**Supplied records:**
┌──
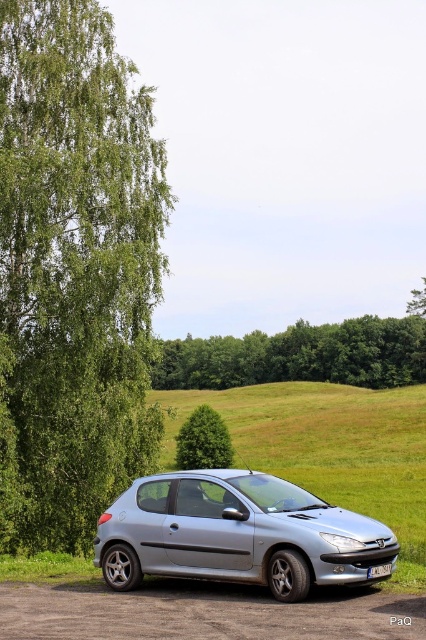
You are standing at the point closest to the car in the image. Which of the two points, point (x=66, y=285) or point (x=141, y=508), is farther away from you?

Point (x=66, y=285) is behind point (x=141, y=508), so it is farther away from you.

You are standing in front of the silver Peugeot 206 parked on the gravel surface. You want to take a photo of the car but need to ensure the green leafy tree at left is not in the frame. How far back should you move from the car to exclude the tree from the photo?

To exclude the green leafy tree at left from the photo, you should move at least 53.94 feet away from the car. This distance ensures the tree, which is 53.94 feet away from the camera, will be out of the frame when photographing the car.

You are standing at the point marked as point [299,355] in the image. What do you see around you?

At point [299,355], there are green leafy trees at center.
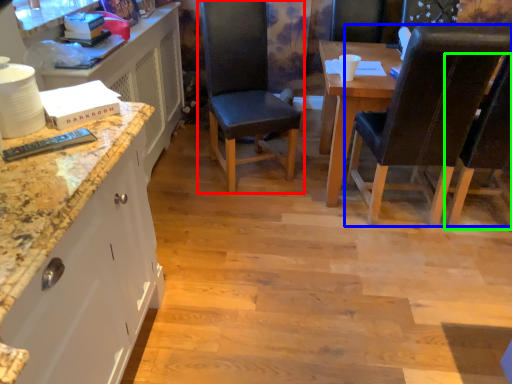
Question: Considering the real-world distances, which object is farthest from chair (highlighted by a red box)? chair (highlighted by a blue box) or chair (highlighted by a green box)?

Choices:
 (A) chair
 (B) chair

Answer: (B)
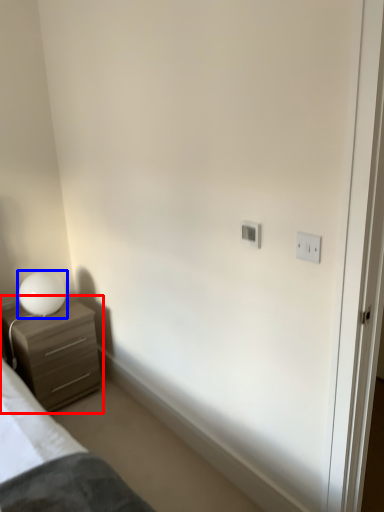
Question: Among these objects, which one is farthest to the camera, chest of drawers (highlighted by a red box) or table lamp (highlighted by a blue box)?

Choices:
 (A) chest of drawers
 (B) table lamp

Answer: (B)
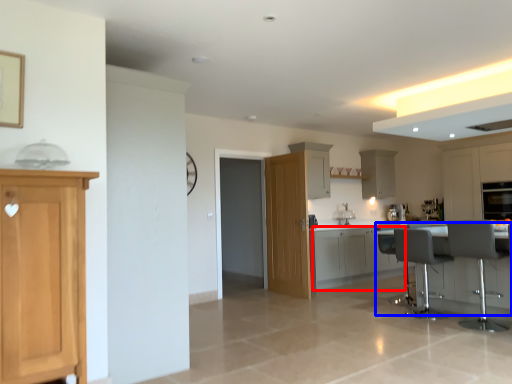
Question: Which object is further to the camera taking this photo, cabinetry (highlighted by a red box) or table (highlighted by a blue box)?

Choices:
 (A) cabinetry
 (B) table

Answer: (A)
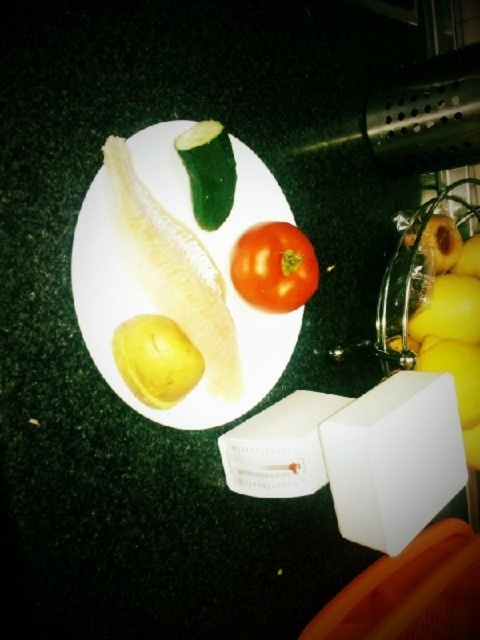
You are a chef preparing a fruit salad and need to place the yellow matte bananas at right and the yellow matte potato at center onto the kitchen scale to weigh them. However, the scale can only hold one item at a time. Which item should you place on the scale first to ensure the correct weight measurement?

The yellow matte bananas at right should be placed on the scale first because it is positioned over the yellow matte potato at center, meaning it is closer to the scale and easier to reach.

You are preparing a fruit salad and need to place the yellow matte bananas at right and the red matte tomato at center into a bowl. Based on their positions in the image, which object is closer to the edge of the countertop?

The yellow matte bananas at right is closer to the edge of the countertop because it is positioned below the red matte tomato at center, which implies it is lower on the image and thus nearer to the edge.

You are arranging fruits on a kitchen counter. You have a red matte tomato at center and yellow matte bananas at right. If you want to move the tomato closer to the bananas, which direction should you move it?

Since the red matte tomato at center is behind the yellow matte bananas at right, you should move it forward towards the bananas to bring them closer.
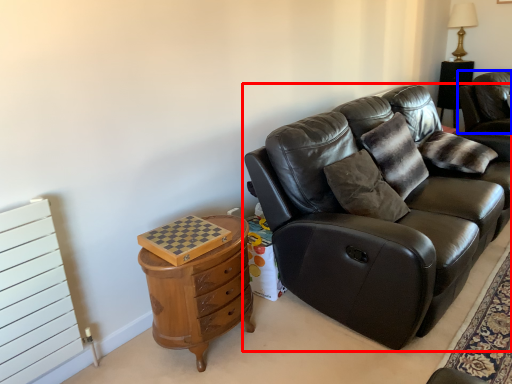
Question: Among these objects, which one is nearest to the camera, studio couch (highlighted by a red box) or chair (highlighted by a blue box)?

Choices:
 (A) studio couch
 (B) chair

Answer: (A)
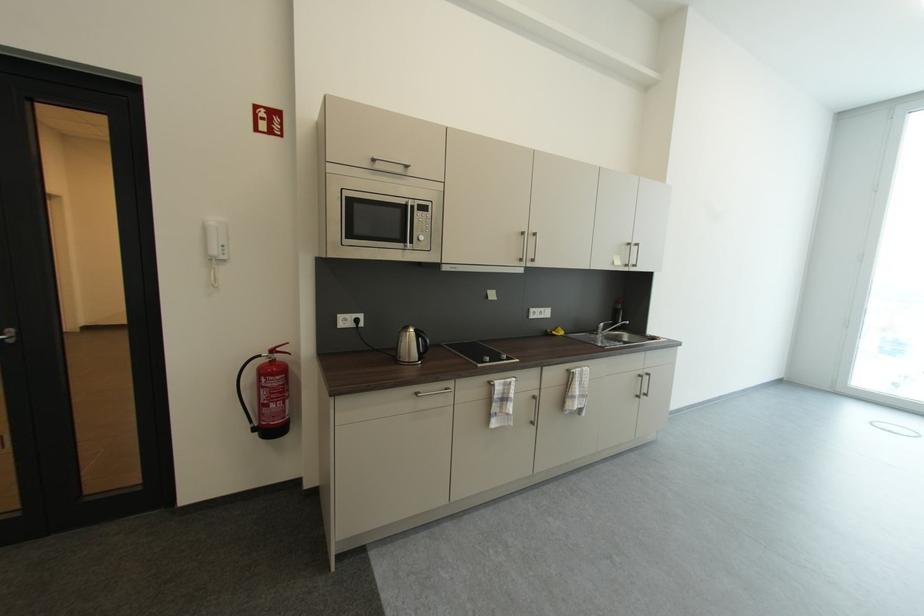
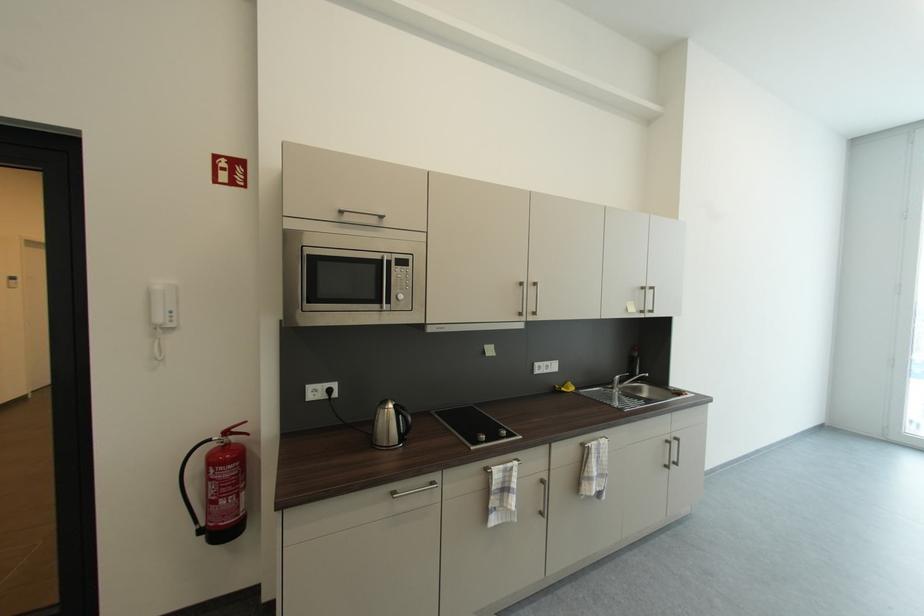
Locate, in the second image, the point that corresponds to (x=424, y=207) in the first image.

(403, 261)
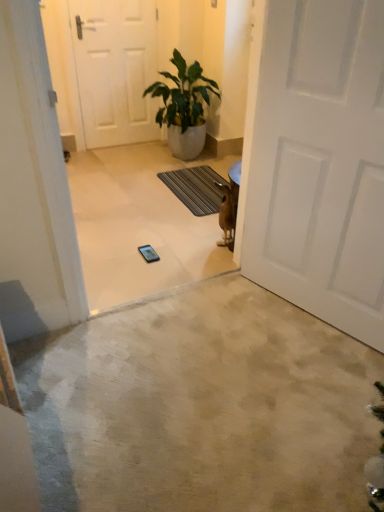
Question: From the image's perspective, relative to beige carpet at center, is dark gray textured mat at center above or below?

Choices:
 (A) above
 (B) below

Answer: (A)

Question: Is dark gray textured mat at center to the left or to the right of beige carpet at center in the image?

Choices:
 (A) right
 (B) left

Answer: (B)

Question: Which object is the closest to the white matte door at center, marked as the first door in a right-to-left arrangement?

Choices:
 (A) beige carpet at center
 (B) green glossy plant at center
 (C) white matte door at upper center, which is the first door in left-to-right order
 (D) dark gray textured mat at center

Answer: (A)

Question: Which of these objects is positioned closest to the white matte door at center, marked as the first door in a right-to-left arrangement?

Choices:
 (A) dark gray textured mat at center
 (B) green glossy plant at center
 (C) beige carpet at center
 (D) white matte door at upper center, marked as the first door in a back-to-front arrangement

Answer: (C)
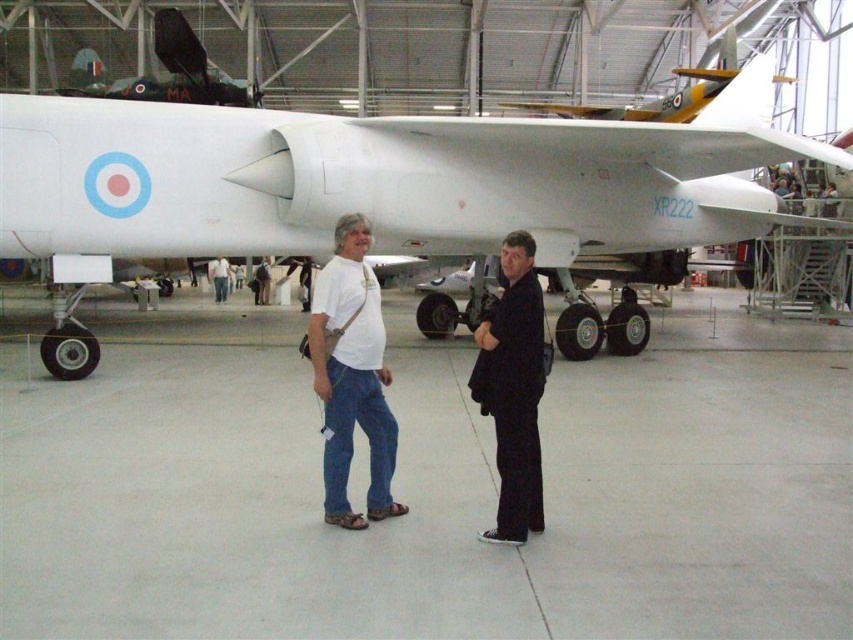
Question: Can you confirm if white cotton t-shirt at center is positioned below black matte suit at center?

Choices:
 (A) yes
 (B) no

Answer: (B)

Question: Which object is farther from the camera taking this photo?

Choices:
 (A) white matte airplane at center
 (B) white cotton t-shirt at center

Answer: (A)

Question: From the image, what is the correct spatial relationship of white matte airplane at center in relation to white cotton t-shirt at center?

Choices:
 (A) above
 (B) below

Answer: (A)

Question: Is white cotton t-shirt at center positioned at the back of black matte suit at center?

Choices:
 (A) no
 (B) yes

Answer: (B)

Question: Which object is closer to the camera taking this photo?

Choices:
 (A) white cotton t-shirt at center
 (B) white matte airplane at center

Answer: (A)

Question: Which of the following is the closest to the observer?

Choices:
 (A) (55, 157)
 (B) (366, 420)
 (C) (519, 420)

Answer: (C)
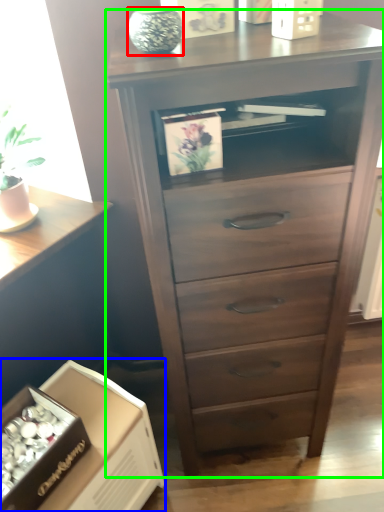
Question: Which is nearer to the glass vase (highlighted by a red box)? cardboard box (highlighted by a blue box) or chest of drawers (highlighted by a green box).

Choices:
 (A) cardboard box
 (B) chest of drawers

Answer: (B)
└──
**Requirement:**
Copy out every line of the records above that contains the word "highlighted".

**Reply to the exercise:**
Question: Considering the real-world distances, which object is farthest from chair (highlighted by a red box)? chair (highlighted by a blue box) or chair (highlighted by a green box)?
Question: Among these objects, which one is farthest to the camera, chest of drawers (highlighted by a red box) or table lamp (highlighted by a blue box)?
Question: Which object is further to the camera taking this photo, cabinetry (highlighted by a red box) or table (highlighted by a blue box)?
Question: Among these objects, which one is nearest to the camera, studio couch (highlighted by a red box) or chair (highlighted by a blue box)?
Question: Which is nearer to the glass vase (highlighted by a red box)? cardboard box (highlighted by a blue box) or chest of drawers (highlighted by a green box).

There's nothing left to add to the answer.